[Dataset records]
____

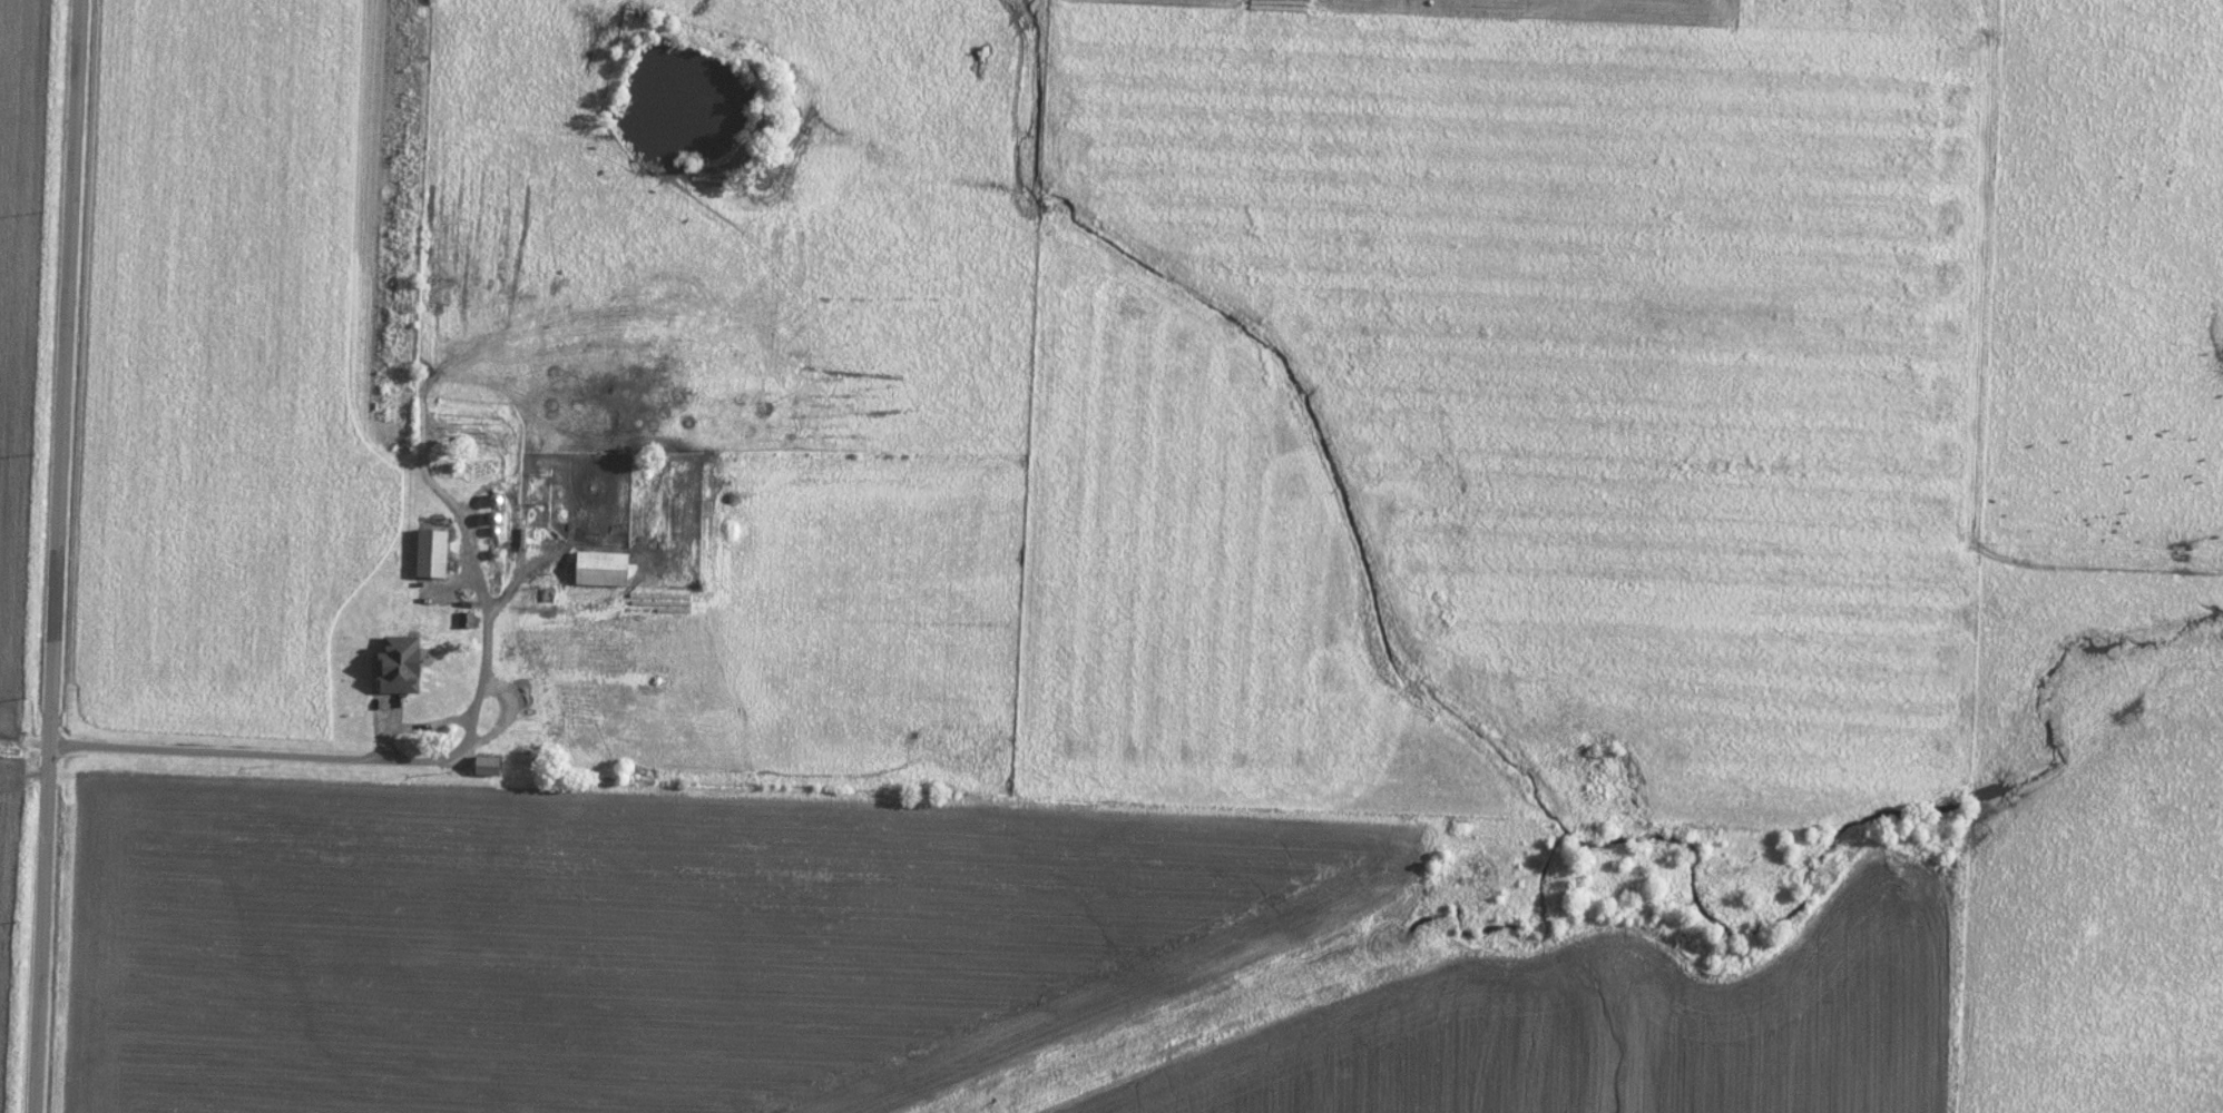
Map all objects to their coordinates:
building: (429, 552)
road: (58, 556)
building: (599, 567)
building: (533, 657)
building: (596, 698)
building: (416, 710)
road: (341, 759)
building: (486, 765)

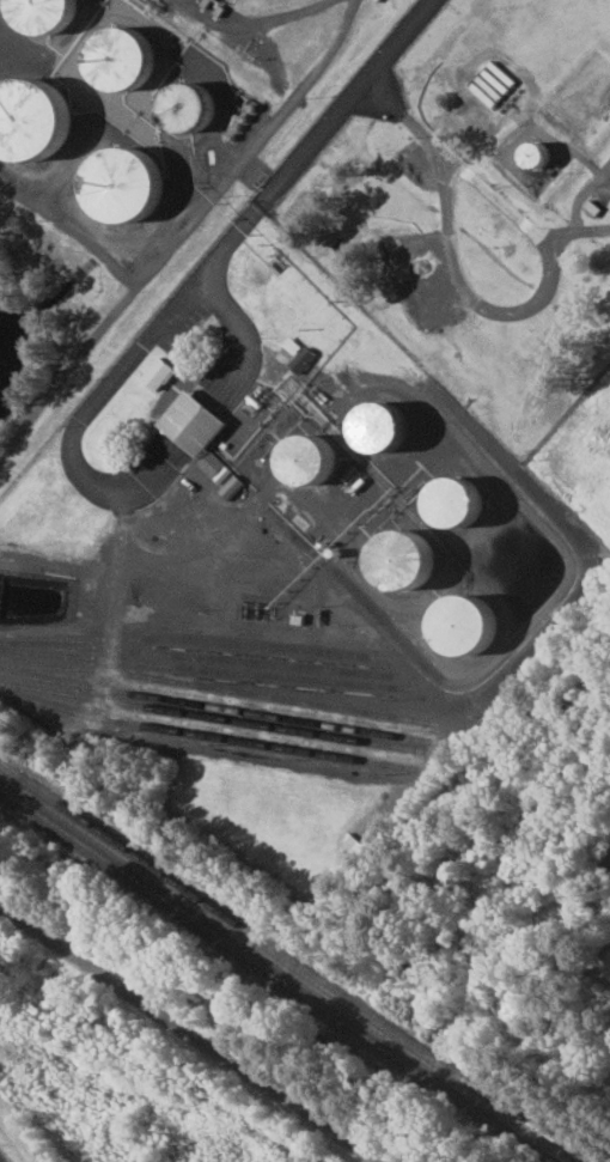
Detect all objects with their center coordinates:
building: (118, 57)
road: (312, 141)
building: (118, 184)
road: (552, 266)
building: (156, 373)
building: (189, 423)
building: (375, 426)
building: (309, 460)
building: (212, 467)
building: (452, 502)
railway: (192, 641)
railway: (206, 658)
railway: (202, 669)
railway: (217, 688)
railway: (212, 706)
railway: (211, 717)
railway: (204, 735)
park: (130, 759)
railway: (295, 962)
railway: (285, 968)
railway: (275, 975)
road: (178, 1042)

____

◆ Aim of the exercise ◆
An exact copy of every entry, minus the pictures, is what you should return.

◆ Expected output ◆
Map all objects to their coordinates:
building: (429, 552)
road: (58, 556)
building: (599, 567)
building: (533, 657)
building: (596, 698)
building: (416, 710)
road: (341, 759)
building: (486, 765)

Detect all objects with their center coordinates:
building: (118, 57)
road: (312, 141)
building: (118, 184)
road: (552, 266)
building: (156, 373)
building: (189, 423)
building: (375, 426)
building: (309, 460)
building: (212, 467)
building: (452, 502)
railway: (192, 641)
railway: (206, 658)
railway: (202, 669)
railway: (217, 688)
railway: (212, 706)
railway: (211, 717)
railway: (204, 735)
park: (130, 759)
railway: (295, 962)
railway: (285, 968)
railway: (275, 975)
road: (178, 1042)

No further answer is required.